• **Problem description**:
Check every line of the entries for "blue", and copy the lines that hold it.

• **Records for this exercise**:
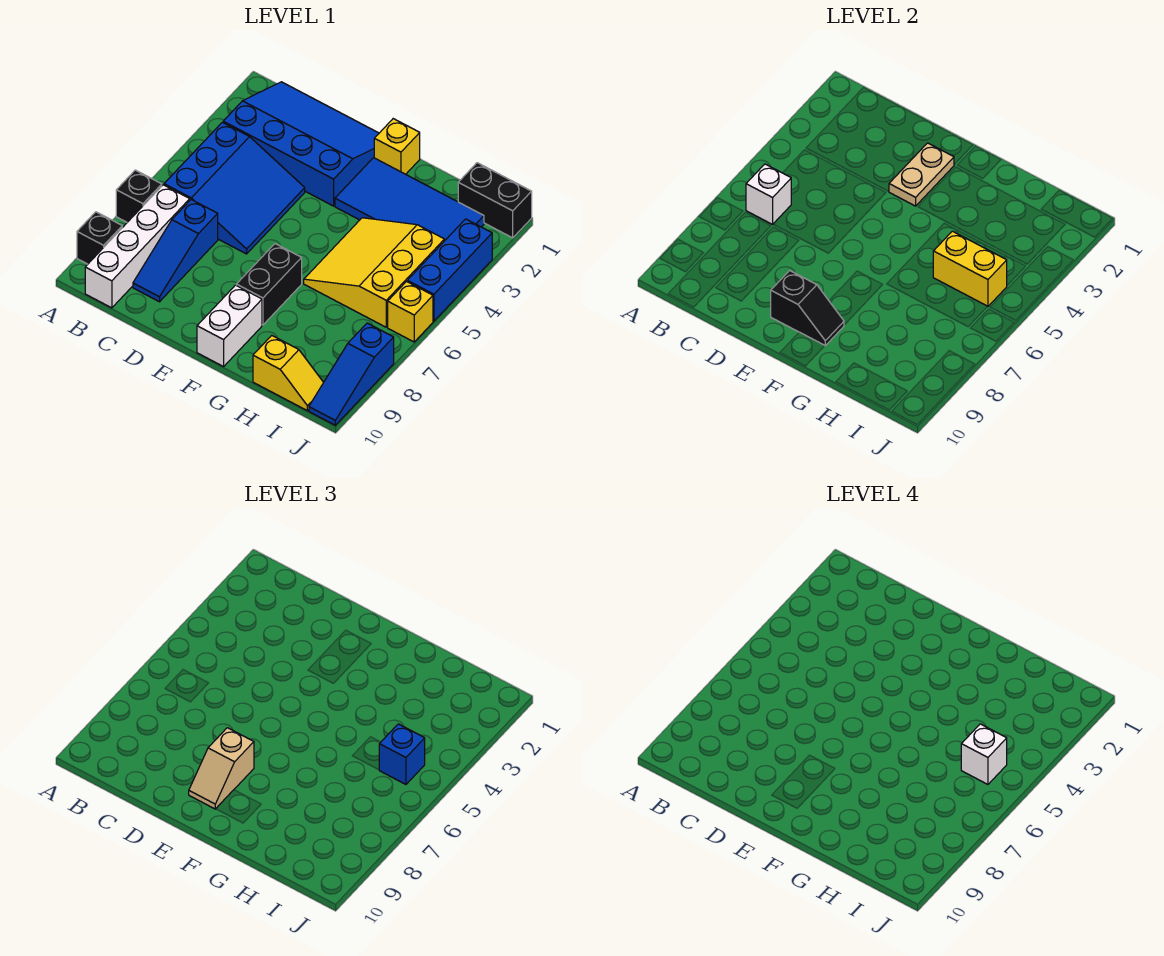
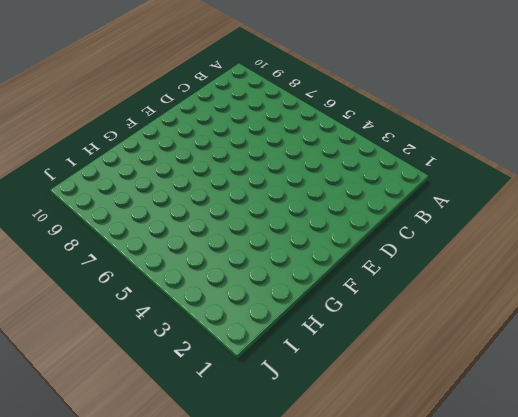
none -> black brick A7 level 1
none -> black brick A9 level 1
none -> blue slope B1:E3 level 1 top 3

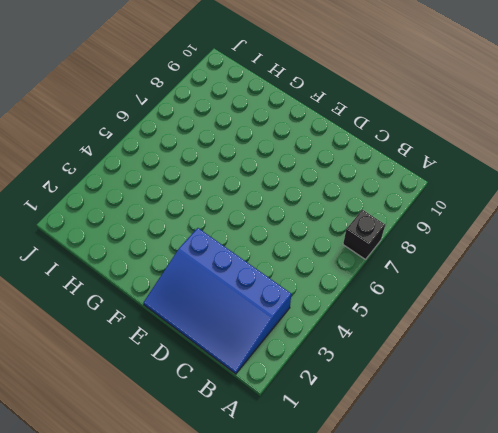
none -> black brick A9 level 1
none -> blue slope B4:D6 level 1 top B
none -> white brick B7:B10 level 1

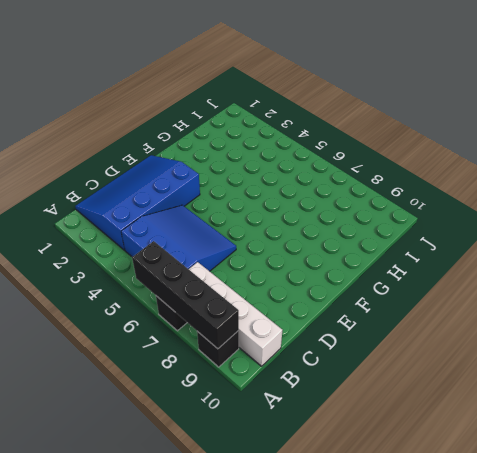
black brick A6:A9 level 2 -> none
none -> blue slope C7:C9 level 1 top 7
none -> yellow brick F1 level 1
none -> blue tile F2:I3 level 1

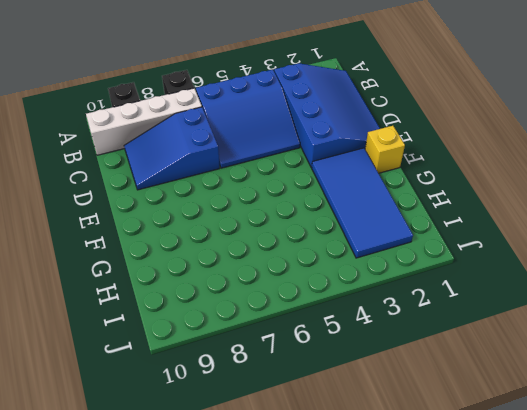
blue slope C7:D9 level 1 top 7 -> blue slope C7:C9 level 1 top 7
none -> black brick F7:F8 level 1
none -> white brick F9:F10 level 1
none -> yellow slope G4:I6 level 1 top I

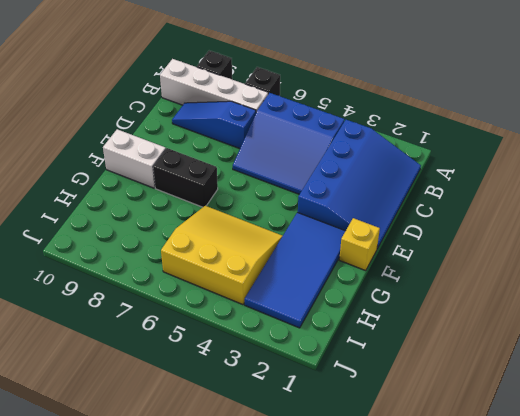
none -> yellow slope H10:I10 level 1 top H
none -> black brick I1:J1 level 1
none -> blue brick J3:J5 level 1

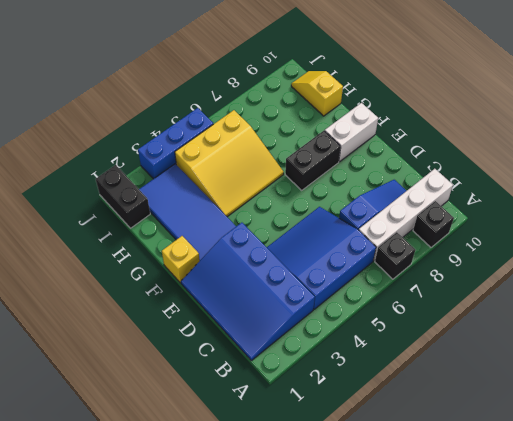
none -> yellow brick J6 level 1
none -> blue slope J8:J10 level 1 top 8
none -> white brick B6 level 2

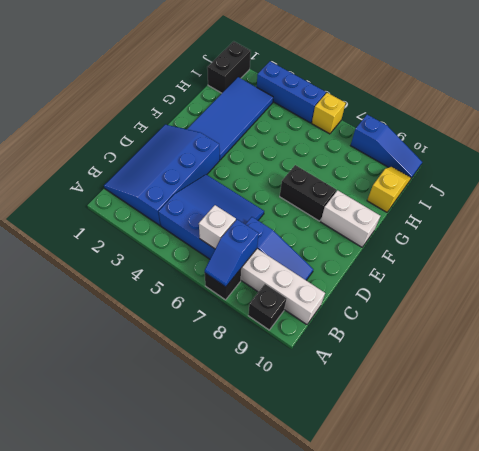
blue slope A7:B7 level 2 top B -> none
none -> yellow brick F1 level 1
none -> yellow slope G4:I6 level 1 top I
none -> tan plate E2:E3 level 2

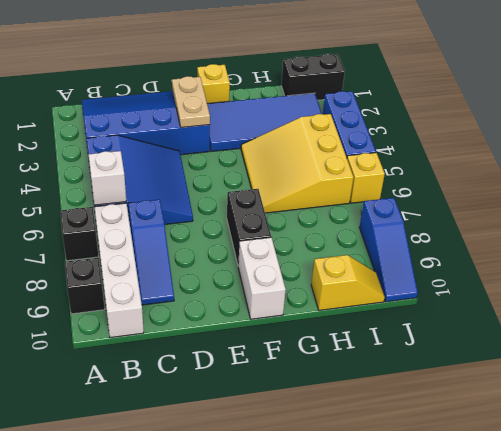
none -> black slope E9:F9 level 2 top E
none -> yellow brick H5:I5 level 2
none -> tan slope E8:E9 level 3 top 8

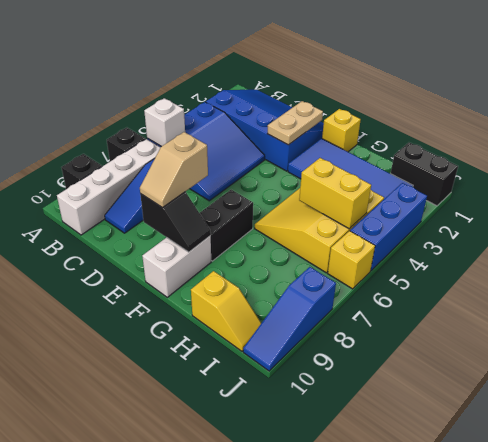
none -> blue brick I5 level 3
none -> white brick I5 level 4

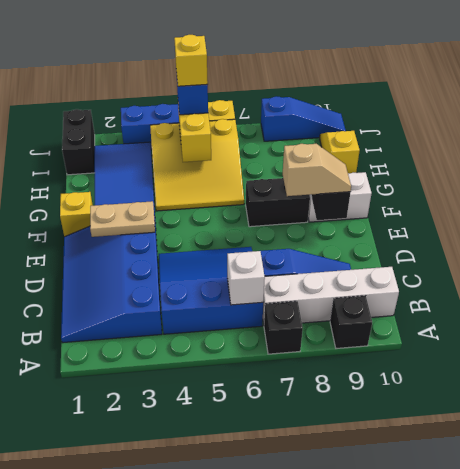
yellow brick I5 level 4 -> white brick I5 level 4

• **Solution to the exercise**:
none -> blue slope B1:E3 level 1 top 3
none -> blue slope B4:D6 level 1 top B
none -> blue slope C7:C9 level 1 top 7
none -> blue tile F2:I3 level 1
blue slope C7:D9 level 1 top 7 -> blue slope C7:C9 level 1 top 7
none -> blue brick J3:J5 level 1
none -> blue slope J8:J10 level 1 top 8
blue slope A7:B7 level 2 top B -> none
none -> blue brick I5 level 3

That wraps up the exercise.